YOUR INSTRUCTIONS — Only the pictures are to be left out; return the rest of the data exactly as it stands.

DATA EXCERPTS —

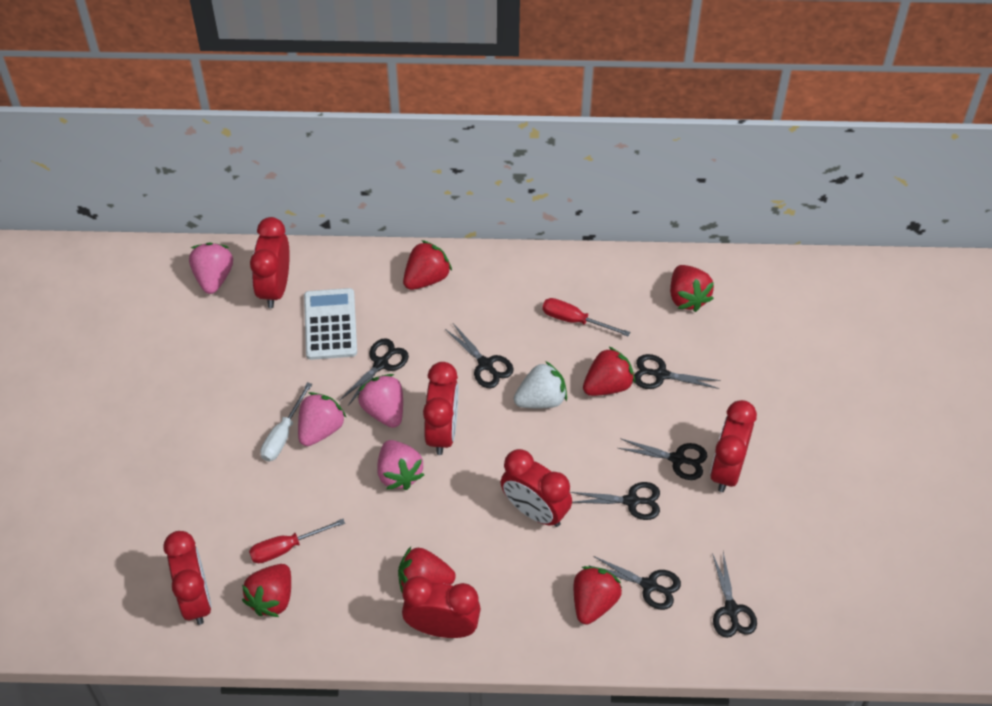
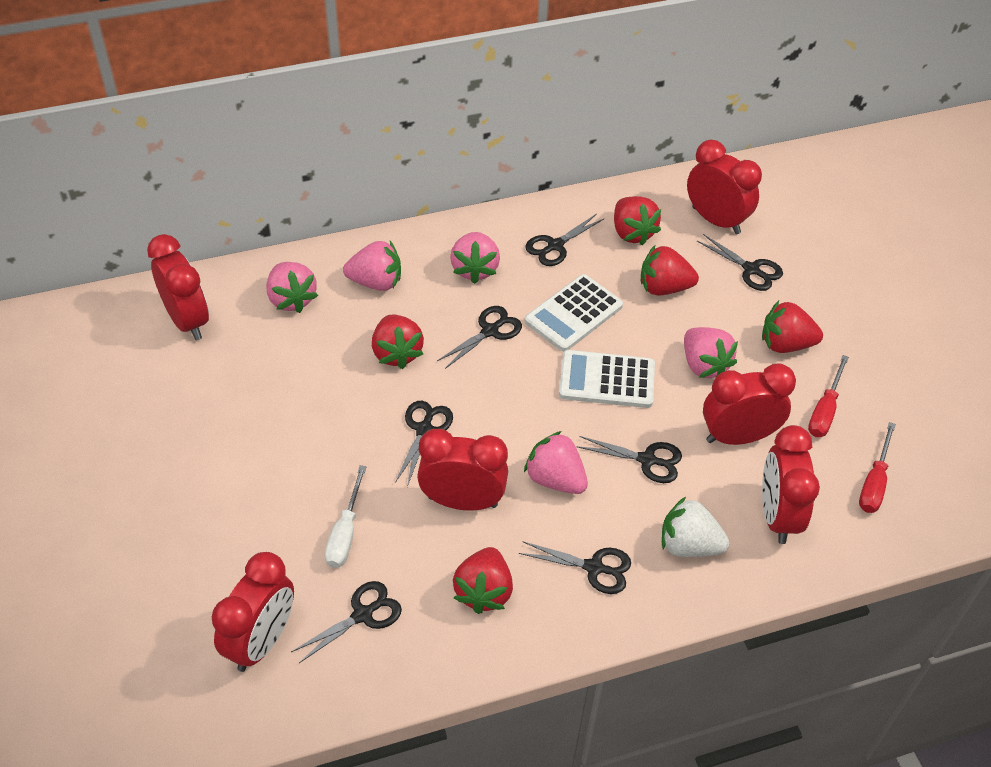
pink strawberry: 4 -> 5
red strawberry: 6 -> 5
white calculator: 1 -> 2

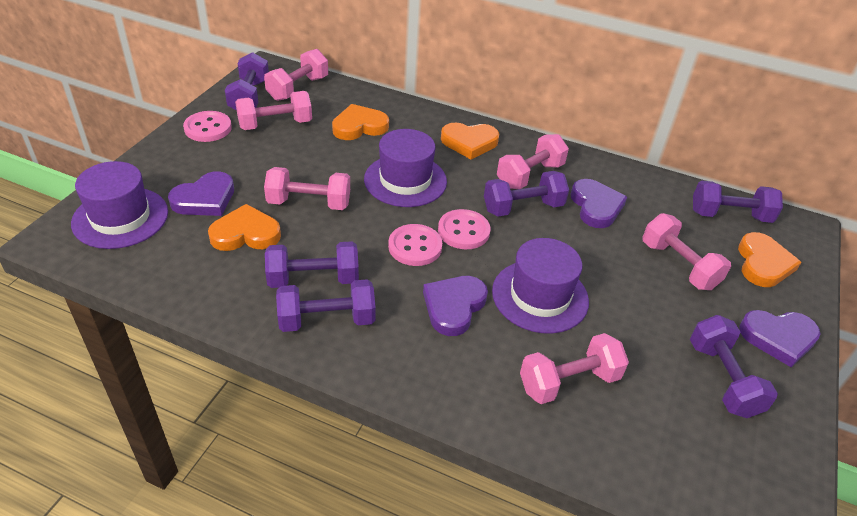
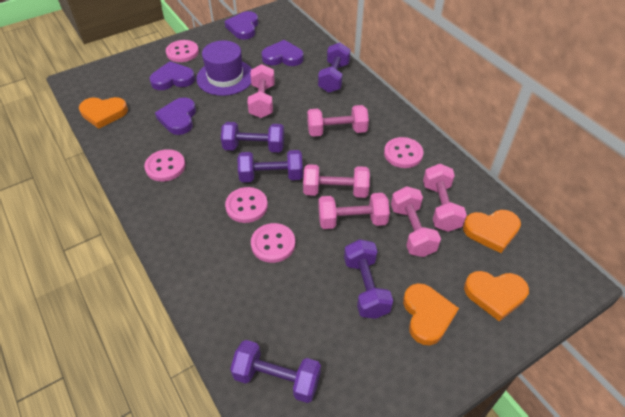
pink button: 3 -> 5
purple dumbbell: 6 -> 5
purple hat: 3 -> 1

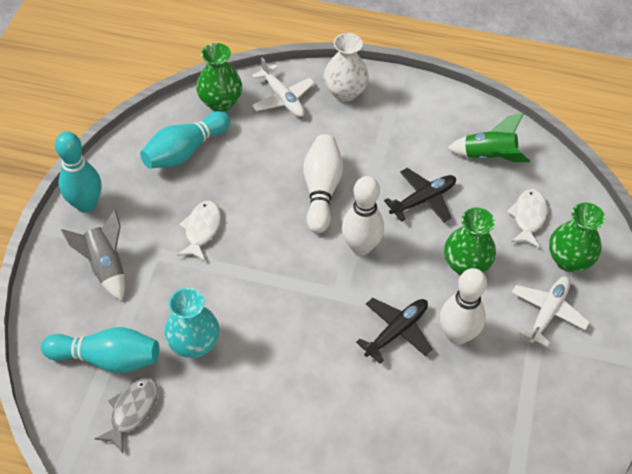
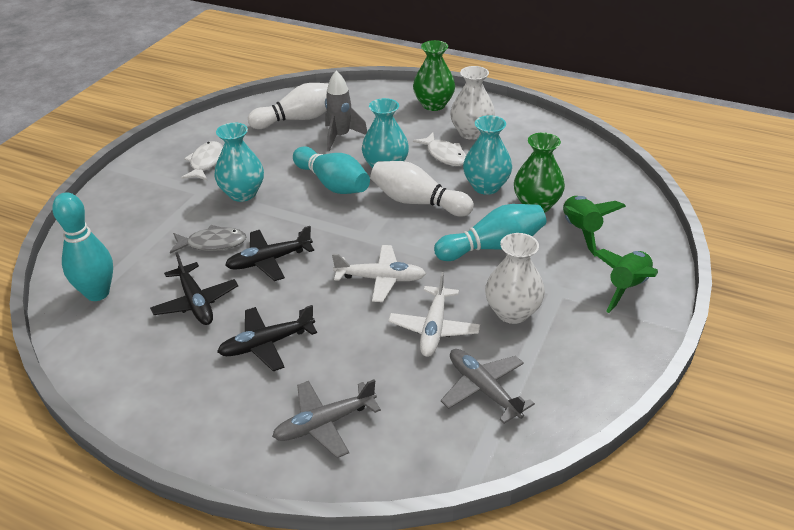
black plane: 2 -> 3
green rocket: 1 -> 2
green vase: 3 -> 2
grey plane: 0 -> 2
turquoise vase: 1 -> 3
white bowling pin: 3 -> 2
white vase: 1 -> 2

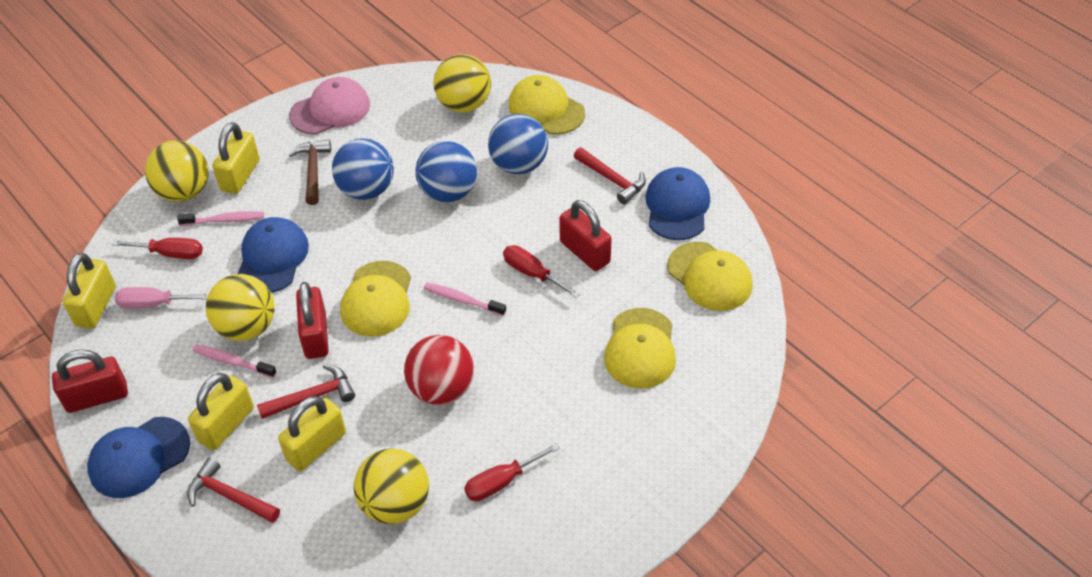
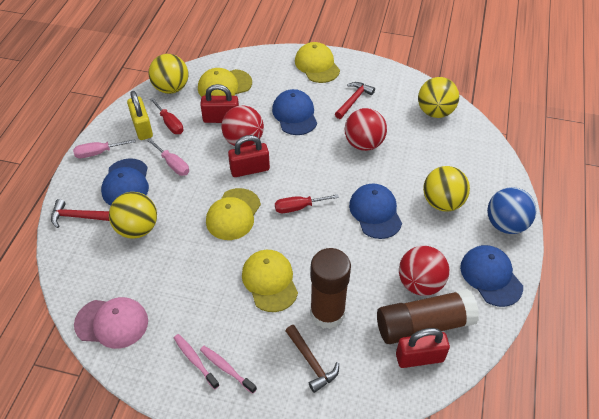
blue ball: 3 -> 1
blue cap: 3 -> 4
brown glue stick: 0 -> 2
pink screwdriver: 1 -> 2
pink toothbrush: 3 -> 2
red ball: 1 -> 3
red hammer: 3 -> 2
red screwdriver: 3 -> 2
yellow padlock: 4 -> 1

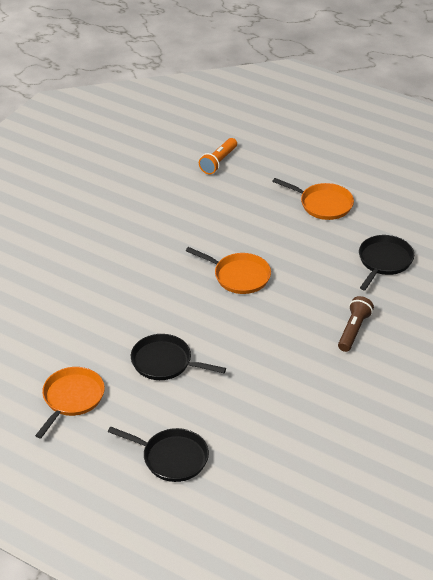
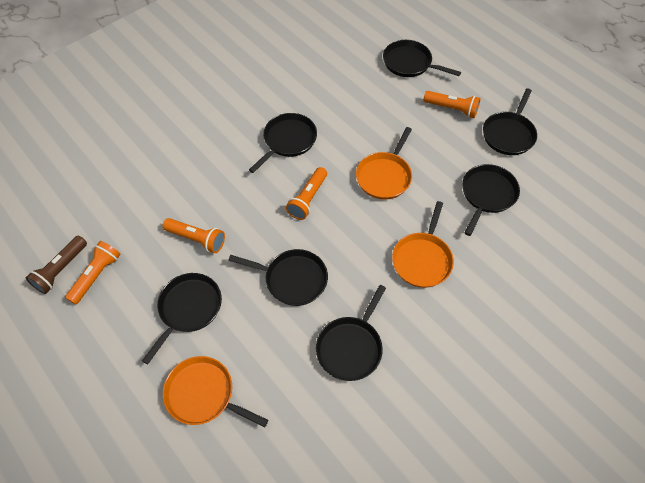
black pan: 3 -> 7
orange flashlight: 1 -> 4

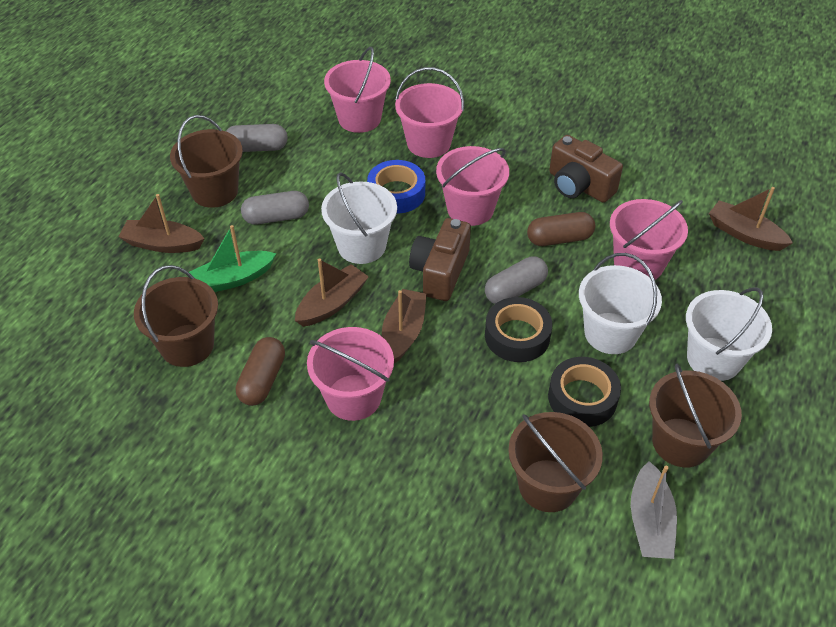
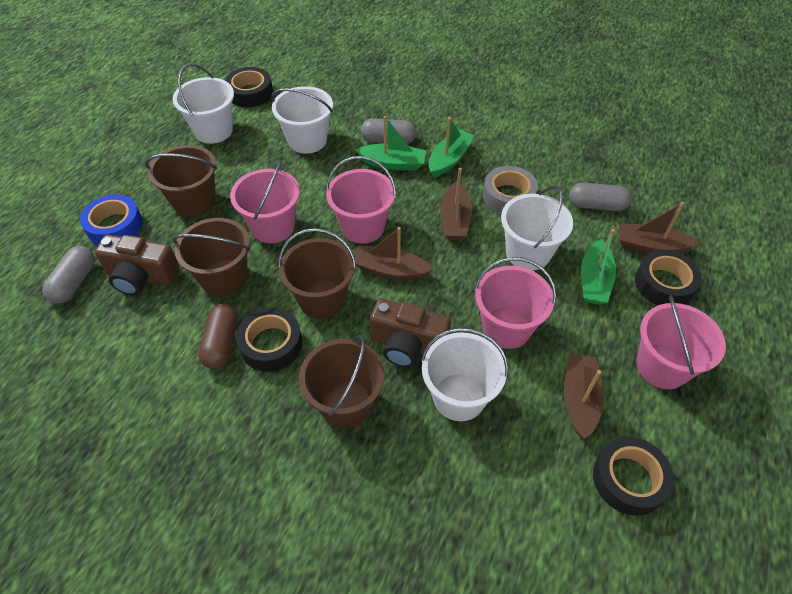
black tape: 2 -> 4
brown capsule: 2 -> 1
green boat: 1 -> 3
grey boat: 1 -> 0
grey tape: 0 -> 1
pink bucket: 5 -> 4
white bucket: 3 -> 4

EXERCISE RESULT —
pink strawberry: 4 -> 5
red strawberry: 6 -> 5
white calculator: 1 -> 2

pink button: 3 -> 5
purple dumbbell: 6 -> 5
purple hat: 3 -> 1

black plane: 2 -> 3
green rocket: 1 -> 2
green vase: 3 -> 2
grey plane: 0 -> 2
turquoise vase: 1 -> 3
white bowling pin: 3 -> 2
white vase: 1 -> 2

blue ball: 3 -> 1
blue cap: 3 -> 4
brown glue stick: 0 -> 2
pink screwdriver: 1 -> 2
pink toothbrush: 3 -> 2
red ball: 1 -> 3
red hammer: 3 -> 2
red screwdriver: 3 -> 2
yellow padlock: 4 -> 1

black pan: 3 -> 7
orange flashlight: 1 -> 4

black tape: 2 -> 4
brown capsule: 2 -> 1
green boat: 1 -> 3
grey boat: 1 -> 0
grey tape: 0 -> 1
pink bucket: 5 -> 4
white bucket: 3 -> 4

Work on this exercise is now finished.